> Work request: Restate word for word the lines that run from the one containing "(290, 138) = (516, 490): turquoise" to the last line of the data, both ends included.

Data items
· · · · · · ·
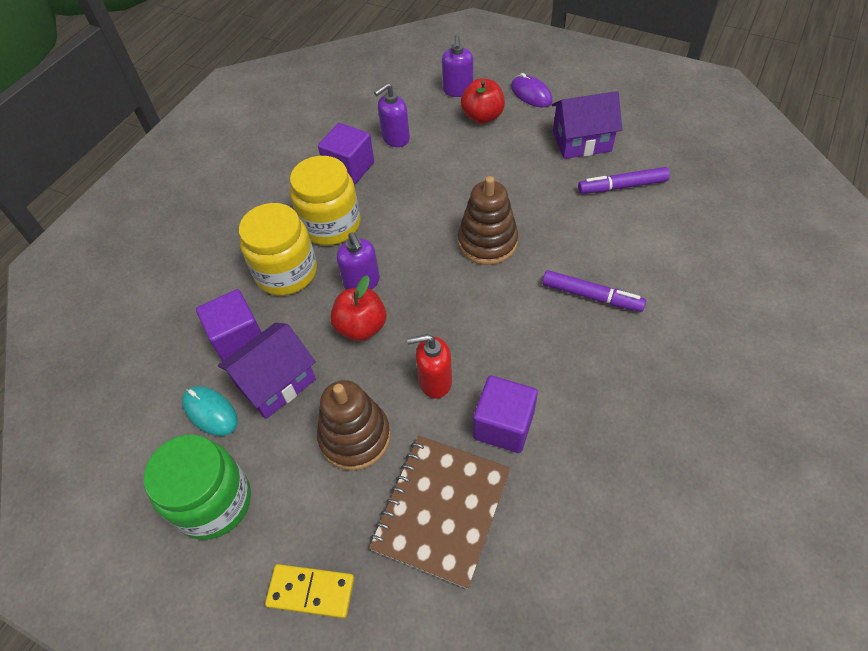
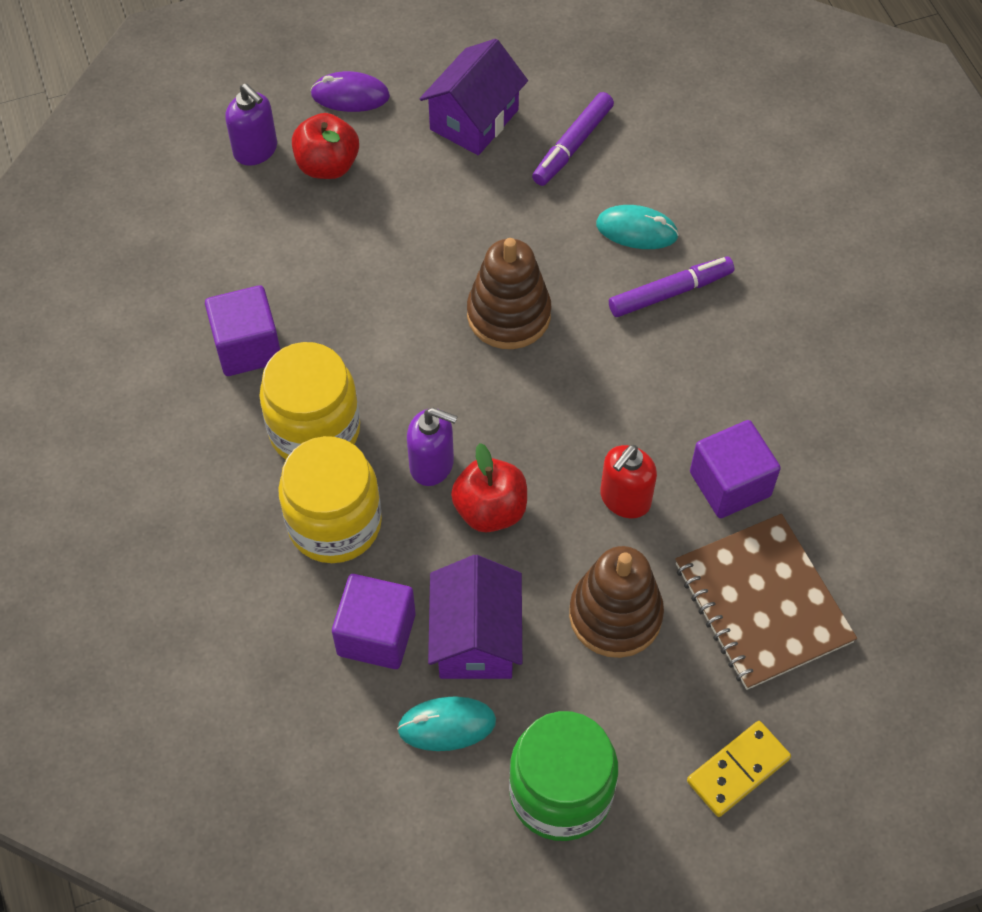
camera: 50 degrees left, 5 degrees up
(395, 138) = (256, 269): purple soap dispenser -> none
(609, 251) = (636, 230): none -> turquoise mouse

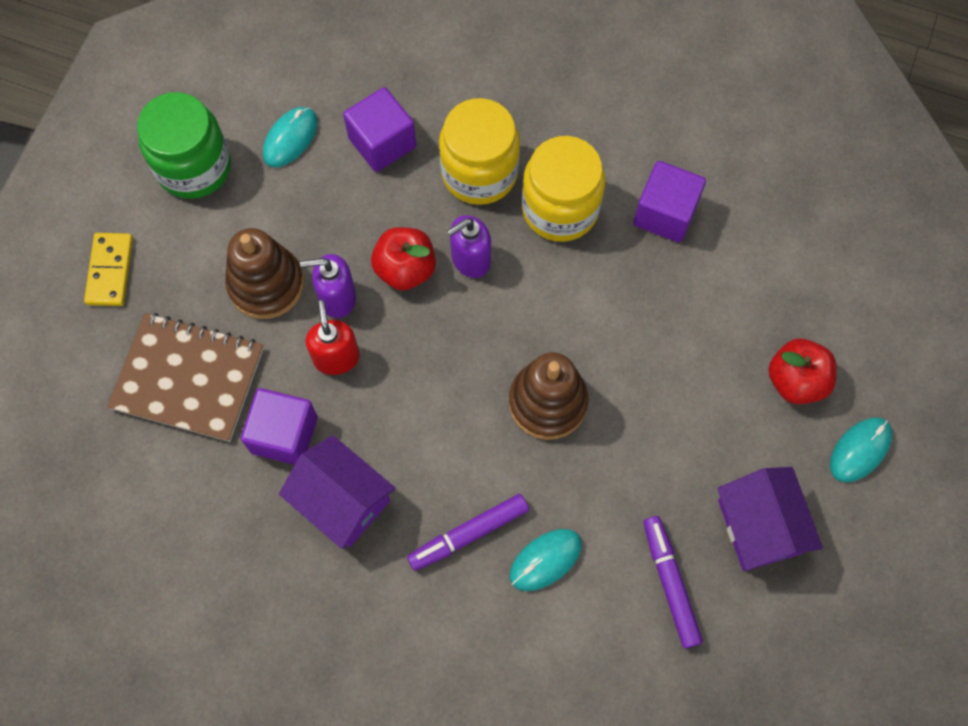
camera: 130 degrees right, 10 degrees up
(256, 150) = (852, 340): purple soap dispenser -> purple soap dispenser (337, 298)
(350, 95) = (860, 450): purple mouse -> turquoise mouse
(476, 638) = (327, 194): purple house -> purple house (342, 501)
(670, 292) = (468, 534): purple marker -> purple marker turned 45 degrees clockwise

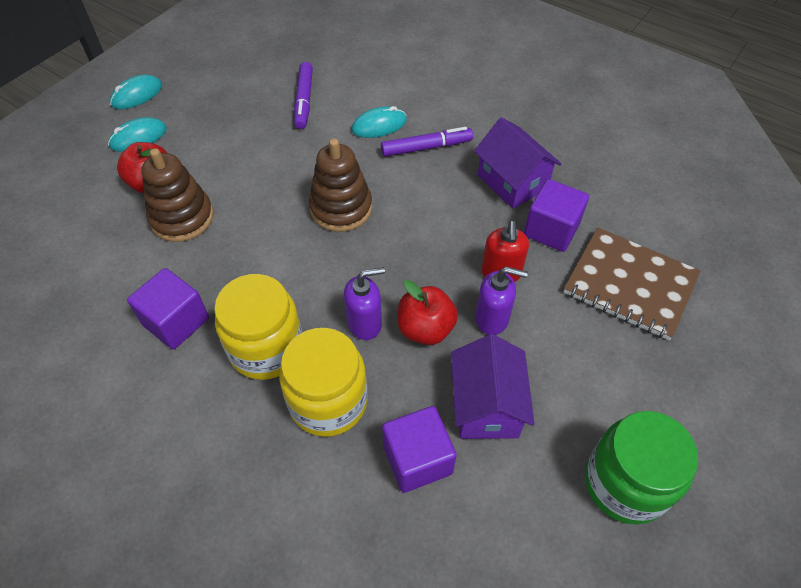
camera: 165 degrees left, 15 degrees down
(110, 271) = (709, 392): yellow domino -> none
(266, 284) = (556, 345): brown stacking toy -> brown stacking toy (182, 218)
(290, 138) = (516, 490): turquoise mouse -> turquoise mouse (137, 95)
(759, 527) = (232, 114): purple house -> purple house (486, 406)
· · · · · · ·
> Written solution:
(290, 138) = (516, 490): turquoise mouse -> turquoise mouse (137, 95)
(759, 527) = (232, 114): purple house -> purple house (486, 406)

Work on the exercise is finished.